(Stored items from a collection)
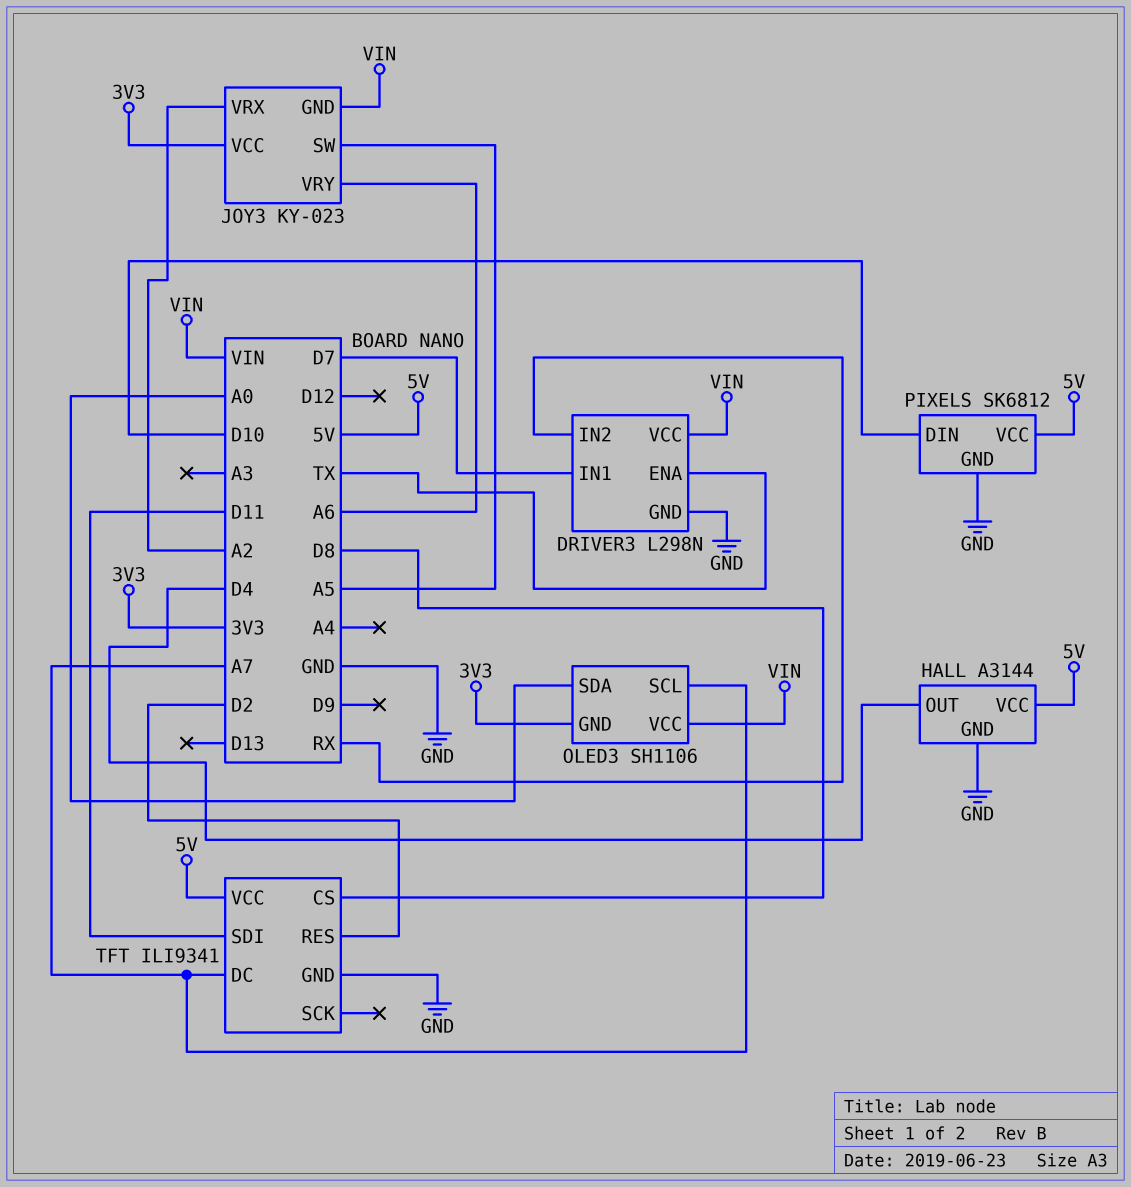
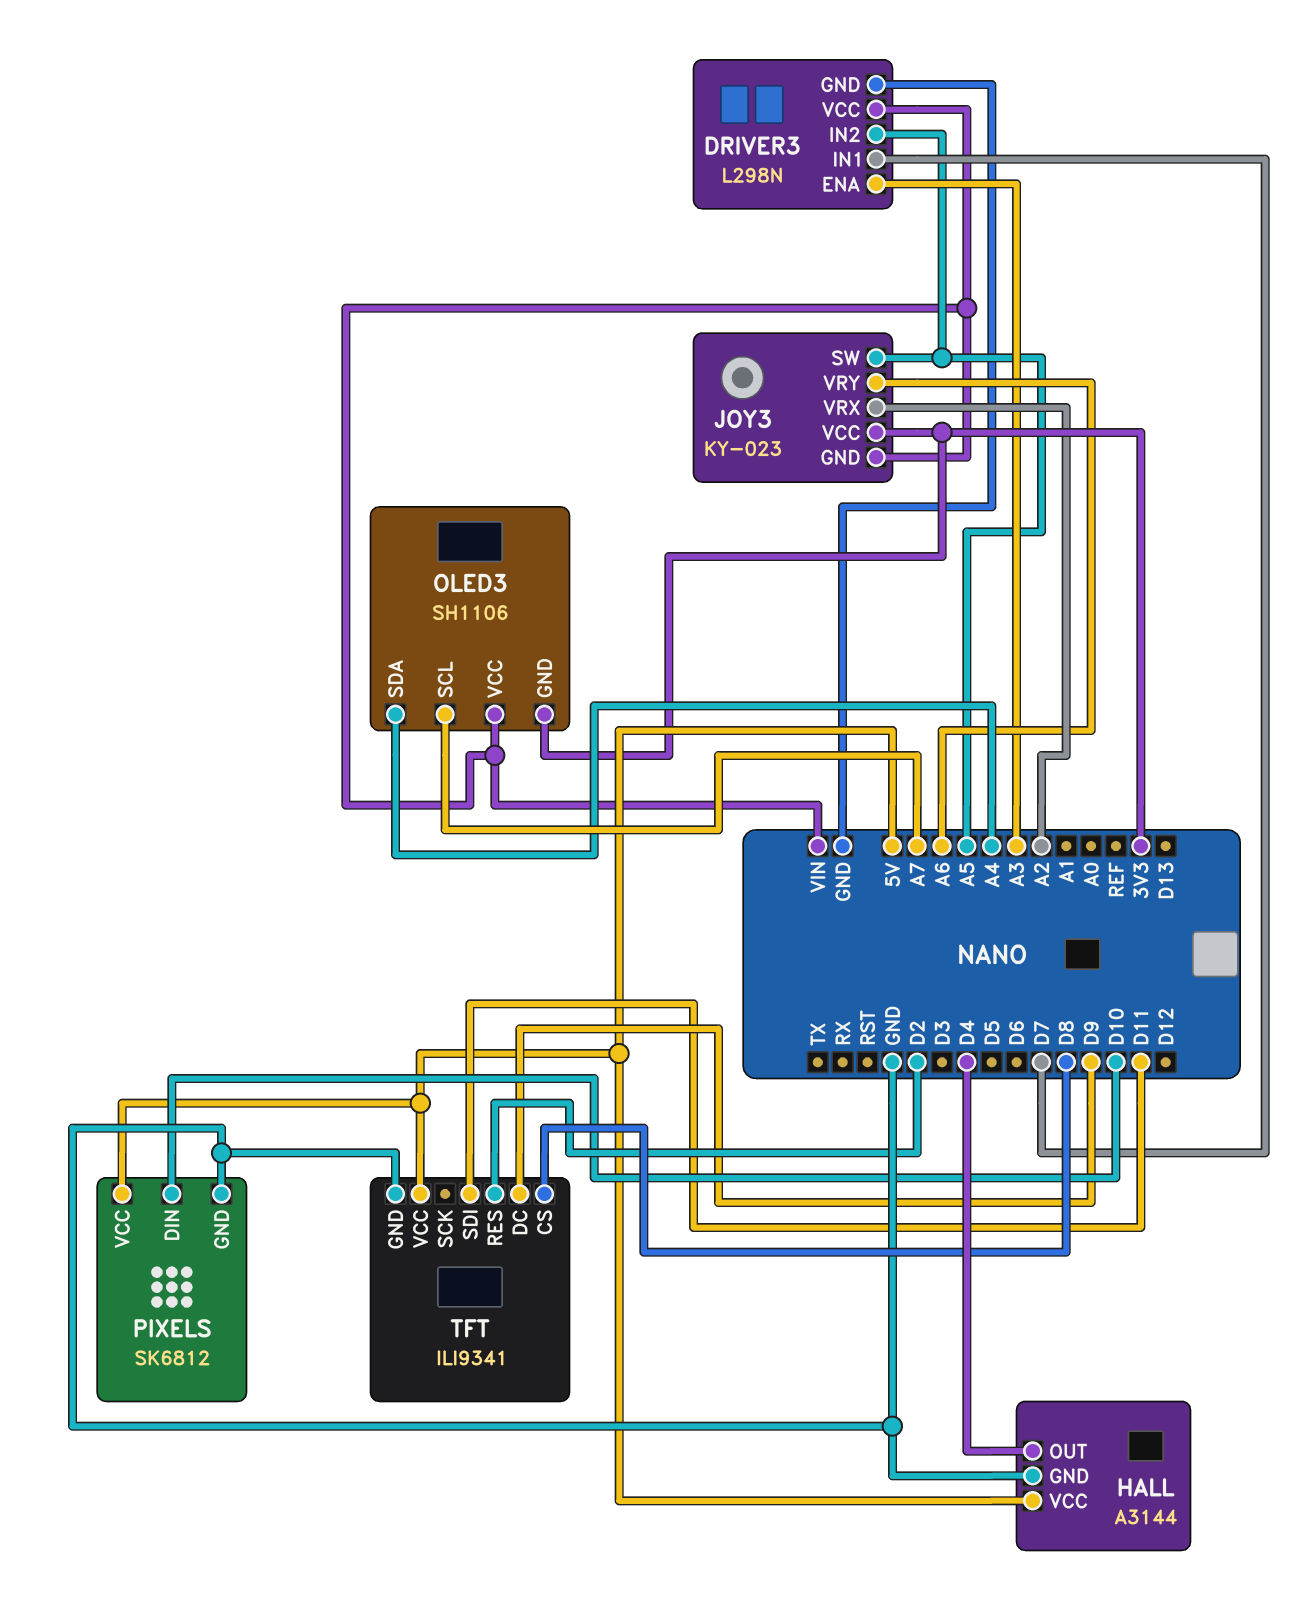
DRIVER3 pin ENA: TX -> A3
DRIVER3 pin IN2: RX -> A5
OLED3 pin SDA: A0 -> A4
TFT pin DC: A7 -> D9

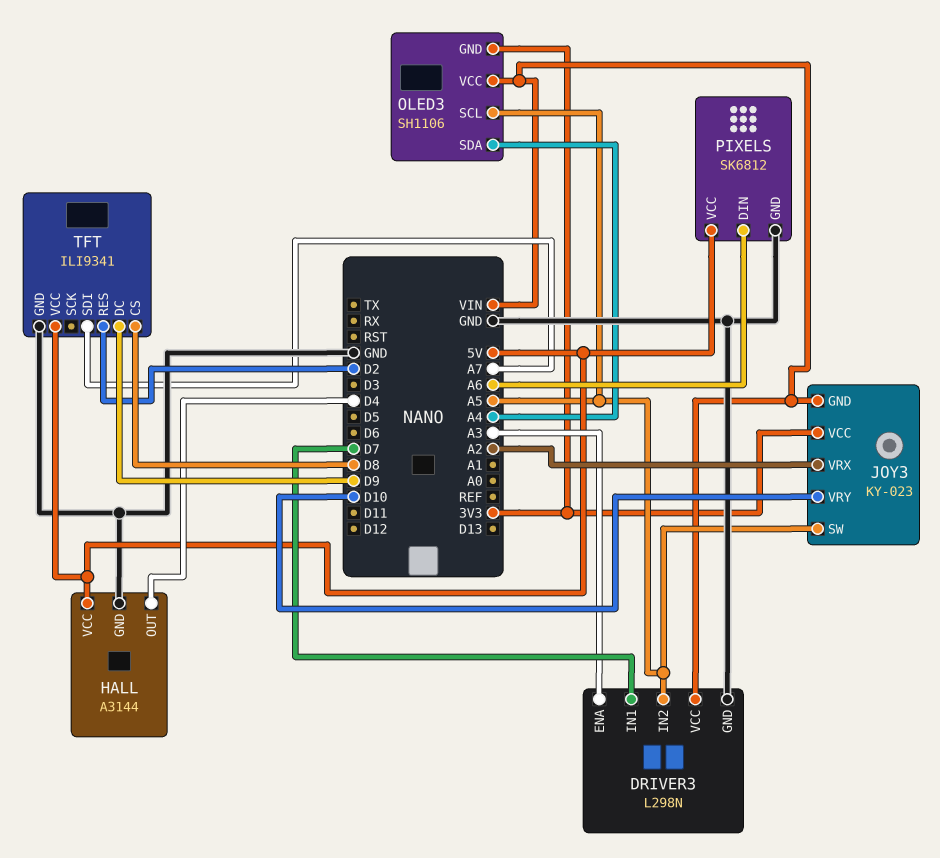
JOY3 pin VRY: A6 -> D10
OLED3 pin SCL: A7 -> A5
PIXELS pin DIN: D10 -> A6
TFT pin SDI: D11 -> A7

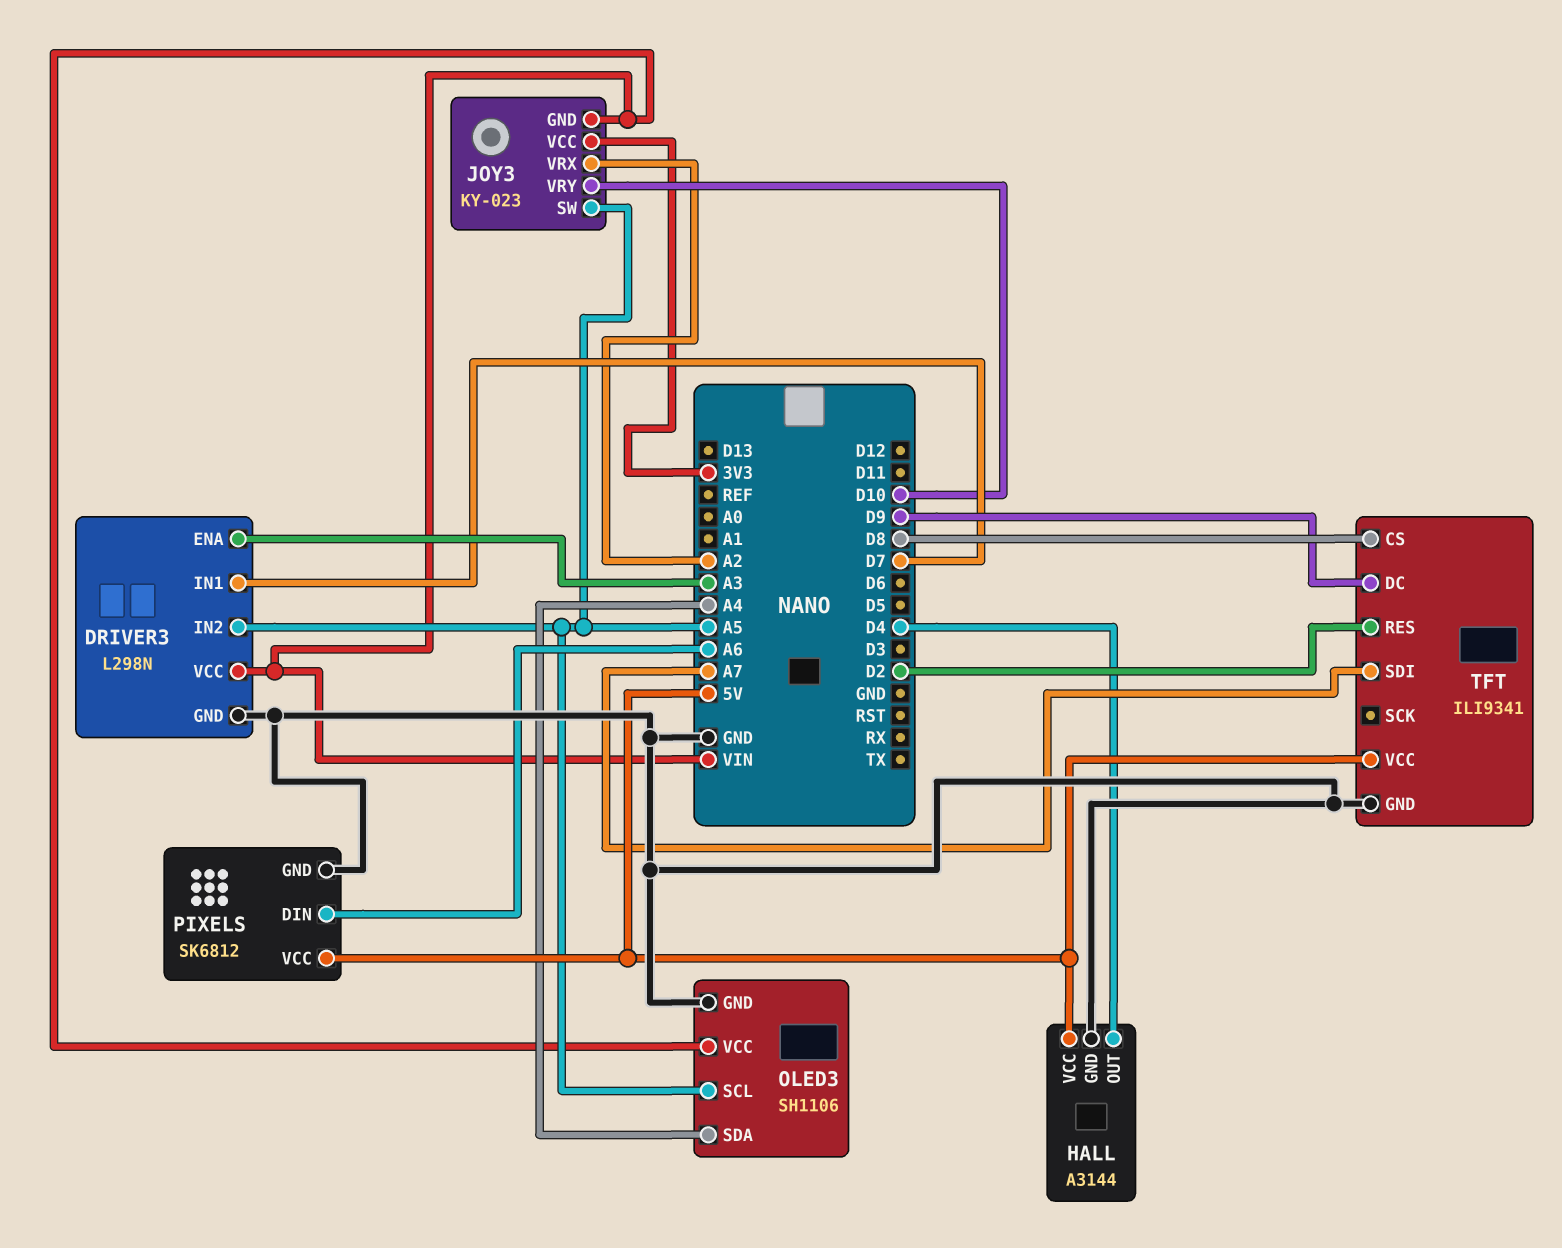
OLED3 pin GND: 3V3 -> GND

| What you will do |
Omit the pictures and print again exactly the lines from the one with "PIXELS pin DIN: D10 -> A6" through the final line of the entries, both ends included.

| Response |
PIXELS pin DIN: D10 -> A6
TFT pin SDI: D11 -> A7

OLED3 pin GND: 3V3 -> GND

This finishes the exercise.